* begin *
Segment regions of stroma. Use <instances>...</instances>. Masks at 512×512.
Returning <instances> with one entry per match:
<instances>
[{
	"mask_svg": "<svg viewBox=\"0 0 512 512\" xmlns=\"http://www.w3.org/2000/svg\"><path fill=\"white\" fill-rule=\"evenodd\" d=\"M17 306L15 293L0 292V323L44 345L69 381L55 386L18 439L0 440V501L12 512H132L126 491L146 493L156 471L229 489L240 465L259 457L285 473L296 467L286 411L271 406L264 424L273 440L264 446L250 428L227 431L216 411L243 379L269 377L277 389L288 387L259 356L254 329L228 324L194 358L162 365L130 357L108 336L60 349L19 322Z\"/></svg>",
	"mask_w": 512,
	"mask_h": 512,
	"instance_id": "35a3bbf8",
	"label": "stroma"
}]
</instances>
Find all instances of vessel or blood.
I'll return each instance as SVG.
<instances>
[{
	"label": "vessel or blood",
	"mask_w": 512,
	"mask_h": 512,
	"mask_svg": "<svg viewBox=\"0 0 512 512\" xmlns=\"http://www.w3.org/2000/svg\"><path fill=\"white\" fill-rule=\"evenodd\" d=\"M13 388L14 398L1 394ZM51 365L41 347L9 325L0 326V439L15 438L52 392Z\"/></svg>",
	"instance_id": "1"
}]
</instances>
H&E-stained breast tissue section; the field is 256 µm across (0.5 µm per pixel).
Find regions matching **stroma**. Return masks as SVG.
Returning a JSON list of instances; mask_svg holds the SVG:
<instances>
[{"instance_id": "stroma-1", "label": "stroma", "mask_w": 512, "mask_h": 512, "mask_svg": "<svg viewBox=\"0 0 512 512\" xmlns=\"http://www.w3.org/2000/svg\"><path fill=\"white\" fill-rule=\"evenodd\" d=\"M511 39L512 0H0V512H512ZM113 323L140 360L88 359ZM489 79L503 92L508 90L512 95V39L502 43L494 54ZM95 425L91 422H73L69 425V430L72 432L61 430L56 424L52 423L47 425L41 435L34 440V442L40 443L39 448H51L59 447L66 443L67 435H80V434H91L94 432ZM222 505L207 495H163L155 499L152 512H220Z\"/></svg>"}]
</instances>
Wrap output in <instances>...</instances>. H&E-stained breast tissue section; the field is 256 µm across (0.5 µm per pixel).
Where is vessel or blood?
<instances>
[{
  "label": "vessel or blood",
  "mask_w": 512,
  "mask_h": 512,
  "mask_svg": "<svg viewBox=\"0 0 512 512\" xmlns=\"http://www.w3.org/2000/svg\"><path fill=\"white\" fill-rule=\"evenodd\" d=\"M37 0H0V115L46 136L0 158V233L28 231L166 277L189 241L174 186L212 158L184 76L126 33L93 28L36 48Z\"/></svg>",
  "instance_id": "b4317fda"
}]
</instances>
* end *
Write out the data again, exactly and in full.

Segment regions of stroma. Use <instances>...</instances>. Masks at 512×512.
Returning <instances> with one entry per match:
<instances>
[{
	"mask_svg": "<svg viewBox=\"0 0 512 512\" xmlns=\"http://www.w3.org/2000/svg\"><path fill=\"white\" fill-rule=\"evenodd\" d=\"M17 306L15 293L0 292V323L44 345L69 381L55 386L18 439L0 440V501L12 512H132L126 491L146 493L156 471L229 489L240 465L259 457L285 473L296 467L286 411L271 406L264 424L273 440L264 446L250 428L227 431L216 411L243 379L269 377L277 389L288 387L259 356L254 329L228 324L194 358L162 365L130 357L108 336L60 349L19 322Z\"/></svg>",
	"mask_w": 512,
	"mask_h": 512,
	"instance_id": "35a3bbf8",
	"label": "stroma"
}]
</instances>
Find all instances of vessel or blood.
I'll return each instance as SVG.
<instances>
[{
	"label": "vessel or blood",
	"mask_w": 512,
	"mask_h": 512,
	"mask_svg": "<svg viewBox=\"0 0 512 512\" xmlns=\"http://www.w3.org/2000/svg\"><path fill=\"white\" fill-rule=\"evenodd\" d=\"M13 388L14 398L1 394ZM51 365L41 347L9 325L0 326V439L15 438L52 392Z\"/></svg>",
	"instance_id": "1"
}]
</instances>
H&E-stained breast tissue section; the field is 256 µm across (0.5 µm per pixel).
Find regions matching **stroma**. Return masks as SVG.
Returning a JSON list of instances; mask_svg holds the SVG:
<instances>
[{"instance_id": "stroma-1", "label": "stroma", "mask_w": 512, "mask_h": 512, "mask_svg": "<svg viewBox=\"0 0 512 512\" xmlns=\"http://www.w3.org/2000/svg\"><path fill=\"white\" fill-rule=\"evenodd\" d=\"M511 39L512 0H0V512H512ZM113 323L140 360L88 359ZM489 79L503 92L508 90L512 95V39L502 43L494 54ZM95 425L91 422H73L69 425V430L72 432L61 430L56 424L52 423L47 425L41 435L34 440V442L40 443L39 448H51L59 447L66 443L67 435H80V434H91L94 432ZM222 505L207 495H163L155 499L152 512H220Z\"/></svg>"}]
</instances>
Wrap output in <instances>...</instances>. H&E-stained breast tissue section; the field is 256 µm across (0.5 µm per pixel).
Where is vessel or blood?
<instances>
[{
  "label": "vessel or blood",
  "mask_w": 512,
  "mask_h": 512,
  "mask_svg": "<svg viewBox=\"0 0 512 512\" xmlns=\"http://www.w3.org/2000/svg\"><path fill=\"white\" fill-rule=\"evenodd\" d=\"M37 0H0V115L46 136L0 158V233L28 231L166 277L189 241L174 186L212 158L184 76L126 33L93 28L36 48Z\"/></svg>",
  "instance_id": "b4317fda"
}]
</instances>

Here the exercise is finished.